• _Work instructions_: Nothing but the lines holding the string "camera" should appear in the answer. Copy them from the entries.

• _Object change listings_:
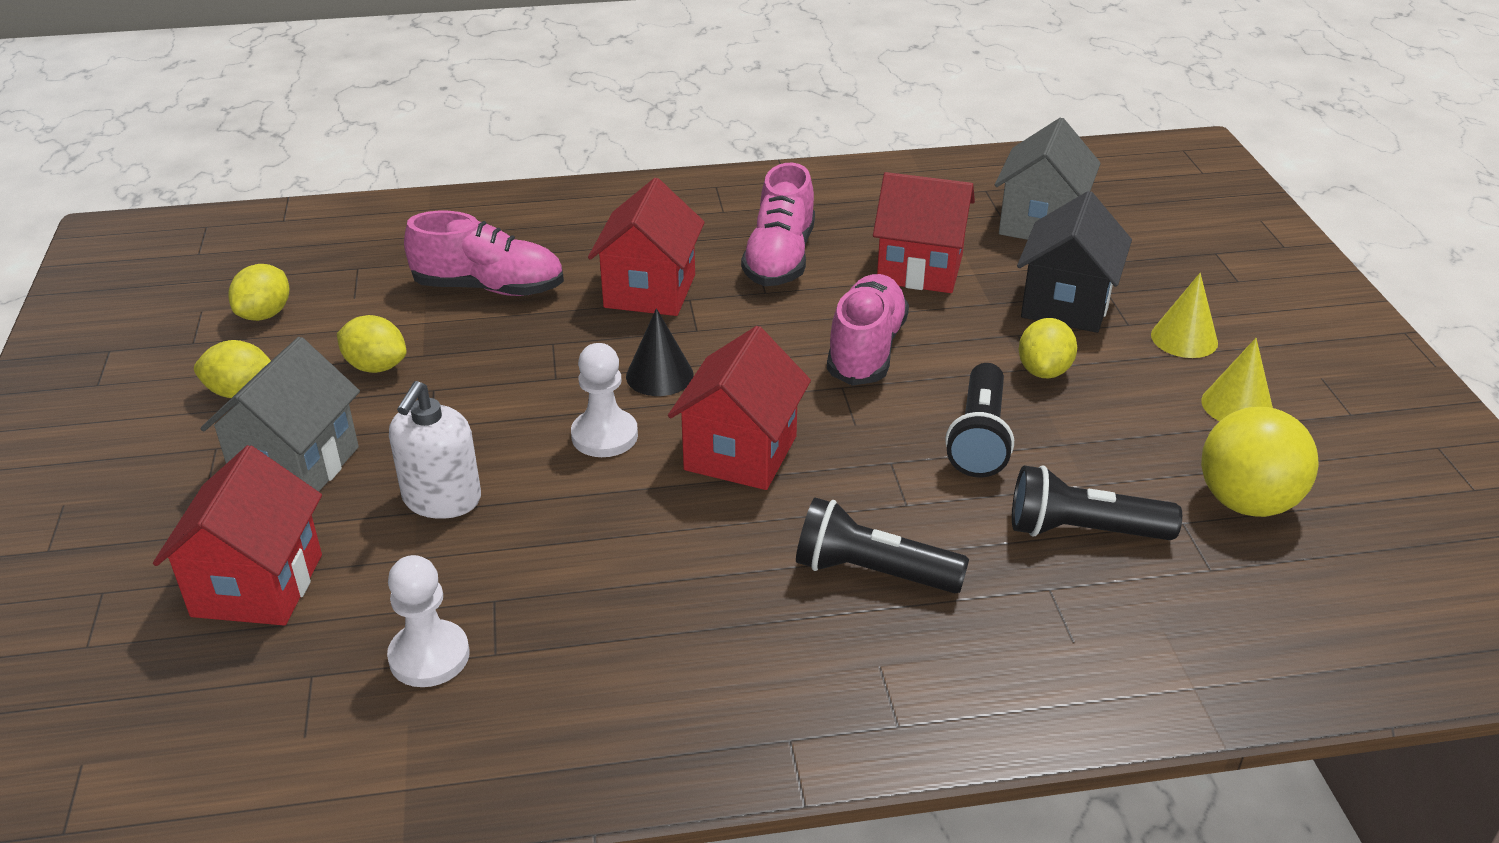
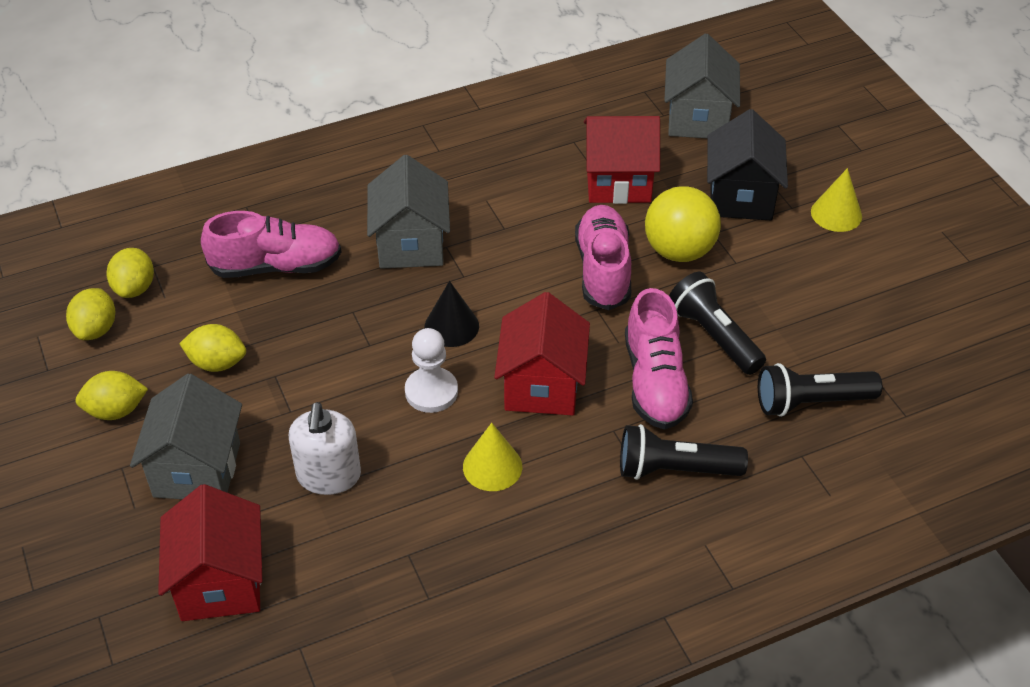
camera: 15 degrees left, 10 degrees up
(429, 656) = (381, 611): white pawn -> none
(650, 291) = (411, 244): red house -> grey house
(779, 259) = (503, 192): pink shoe -> pink shoe (655, 382)
(979, 438) = (714, 336): black flashlight -> black flashlight turned 150 degrees clockwise
(1044, 371) = (742, 264): yellow lemon -> yellow lemon (135, 288)
(1237, 405) = (889, 269): yellow cone -> yellow cone (492, 466)
(1246, 502) = (916, 354): yellow ball -> yellow ball (679, 251)

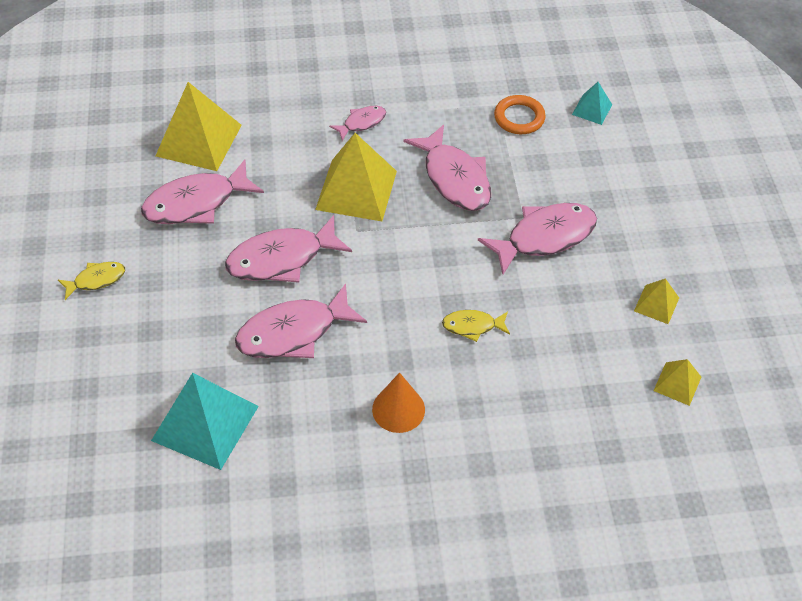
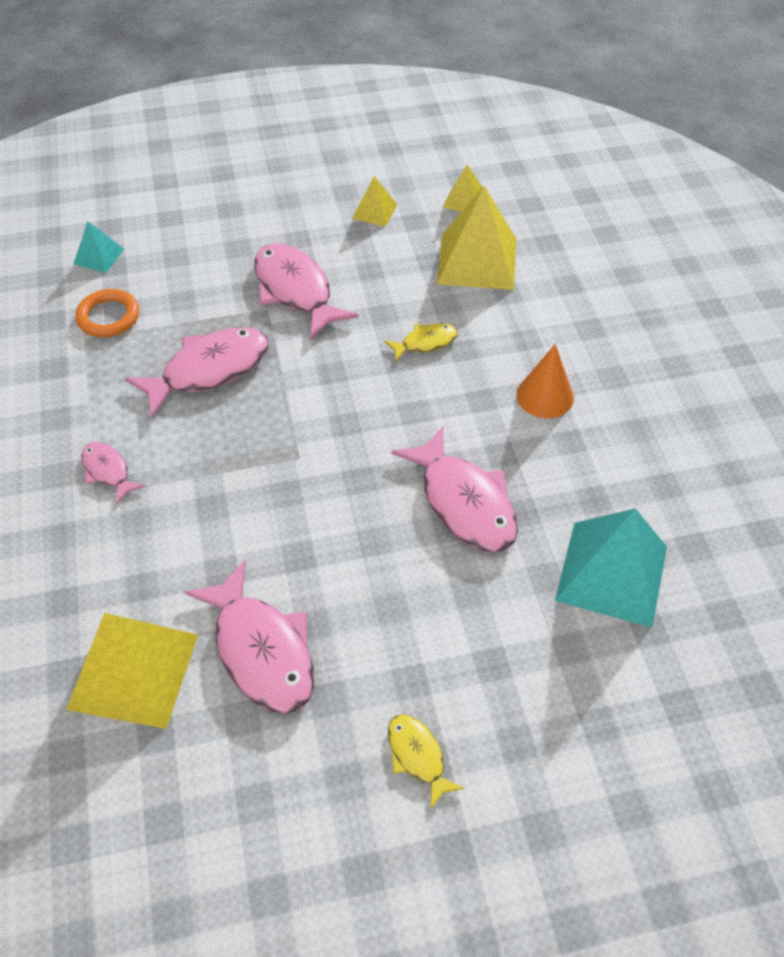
camera: 95 degrees left, 0 degrees up
(282, 259) = (352, 530): pink fish -> none
(356, 190) = (231, 464): yellow pyramid -> yellow pyramid (477, 260)
(472, 326) = (425, 343): yellow fish -> yellow fish turned 105 degrees counterclockwise

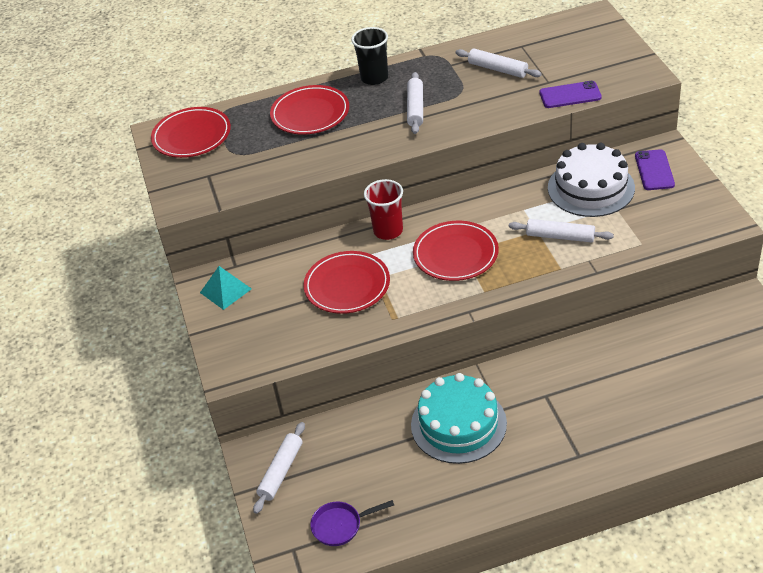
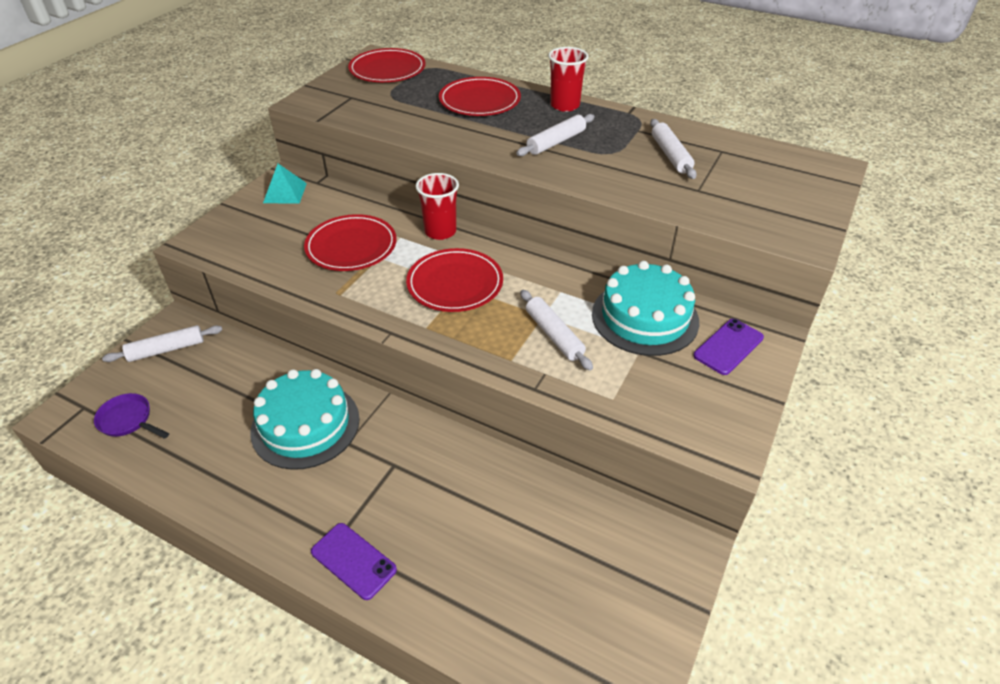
camera: 40 degrees right, 0 degrees up
(374, 78) = (565, 105): black cup -> red cup
(570, 95) = (699, 211): purple phone -> purple phone (353, 561)
(591, 188) = (645, 317): white cake -> turquoise cake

• _Your response_:
camera: 15 degrees left, 10 degrees up
camera: 95 degrees left, 0 degrees up
camera: 40 degrees right, 0 degrees up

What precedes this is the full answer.